▶ Exercise description: From the entries that follow, copy every line with the word "house".
[[ Data shown, beginning ]]
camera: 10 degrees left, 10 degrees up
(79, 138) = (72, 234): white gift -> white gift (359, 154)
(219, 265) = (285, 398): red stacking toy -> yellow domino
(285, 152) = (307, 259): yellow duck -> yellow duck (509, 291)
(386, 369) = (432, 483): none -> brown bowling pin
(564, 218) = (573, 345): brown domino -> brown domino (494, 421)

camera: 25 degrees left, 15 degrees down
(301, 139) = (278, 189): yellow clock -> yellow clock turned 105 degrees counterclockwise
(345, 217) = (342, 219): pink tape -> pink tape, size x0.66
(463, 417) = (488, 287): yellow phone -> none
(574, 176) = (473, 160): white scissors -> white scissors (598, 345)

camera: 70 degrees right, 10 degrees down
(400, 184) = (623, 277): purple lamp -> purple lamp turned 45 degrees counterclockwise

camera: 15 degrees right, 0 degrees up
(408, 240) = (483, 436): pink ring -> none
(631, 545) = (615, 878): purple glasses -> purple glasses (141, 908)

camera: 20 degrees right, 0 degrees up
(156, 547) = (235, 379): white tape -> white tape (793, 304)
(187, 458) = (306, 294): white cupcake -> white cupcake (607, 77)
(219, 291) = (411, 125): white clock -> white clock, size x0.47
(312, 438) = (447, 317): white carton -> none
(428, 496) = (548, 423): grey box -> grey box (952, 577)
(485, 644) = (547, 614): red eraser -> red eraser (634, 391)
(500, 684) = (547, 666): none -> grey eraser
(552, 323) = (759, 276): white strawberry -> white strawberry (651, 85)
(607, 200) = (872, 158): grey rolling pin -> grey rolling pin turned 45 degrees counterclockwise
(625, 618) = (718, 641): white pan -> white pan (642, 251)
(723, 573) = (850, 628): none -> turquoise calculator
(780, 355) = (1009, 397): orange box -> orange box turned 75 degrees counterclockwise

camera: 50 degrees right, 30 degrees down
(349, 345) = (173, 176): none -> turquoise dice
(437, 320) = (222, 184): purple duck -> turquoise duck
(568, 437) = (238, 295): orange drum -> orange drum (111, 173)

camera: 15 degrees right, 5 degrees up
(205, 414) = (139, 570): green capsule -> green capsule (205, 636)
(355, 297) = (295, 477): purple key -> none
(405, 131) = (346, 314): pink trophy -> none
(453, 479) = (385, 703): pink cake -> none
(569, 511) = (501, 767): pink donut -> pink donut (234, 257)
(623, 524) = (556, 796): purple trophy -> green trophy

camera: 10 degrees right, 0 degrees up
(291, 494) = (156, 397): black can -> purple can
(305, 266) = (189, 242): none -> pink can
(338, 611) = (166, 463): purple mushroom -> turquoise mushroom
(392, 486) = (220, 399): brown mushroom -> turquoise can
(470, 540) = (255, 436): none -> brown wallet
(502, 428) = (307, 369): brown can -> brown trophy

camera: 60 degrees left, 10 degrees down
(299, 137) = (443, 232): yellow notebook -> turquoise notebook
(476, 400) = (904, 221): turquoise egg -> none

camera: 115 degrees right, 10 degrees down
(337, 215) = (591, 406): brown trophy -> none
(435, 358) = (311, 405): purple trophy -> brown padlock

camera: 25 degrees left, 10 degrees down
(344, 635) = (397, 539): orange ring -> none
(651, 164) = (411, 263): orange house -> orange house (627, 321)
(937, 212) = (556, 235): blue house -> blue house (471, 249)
[[ Data shown, end ]]
▶ Solution to this problem:
(651, 164) = (411, 263): orange house -> orange house (627, 321)
(937, 212) = (556, 235): blue house -> blue house (471, 249)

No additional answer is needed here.